Nothing but the lines from the one containing "TEMP1 pin OUT: D7 -> D1" through the end of the data should be output, each reproduced exactly.

**INPUT RECORDS**
-- Opening Marker --
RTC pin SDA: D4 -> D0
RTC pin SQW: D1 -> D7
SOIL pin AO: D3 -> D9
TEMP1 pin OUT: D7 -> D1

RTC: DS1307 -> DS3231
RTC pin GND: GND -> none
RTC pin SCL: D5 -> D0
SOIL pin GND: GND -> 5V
-- Closing Marker --
**EXERCISE RESULT**
TEMP1 pin OUT: D7 -> D1

RTC: DS1307 -> DS3231
RTC pin GND: GND -> none
RTC pin SCL: D5 -> D0
SOIL pin GND: GND -> 5V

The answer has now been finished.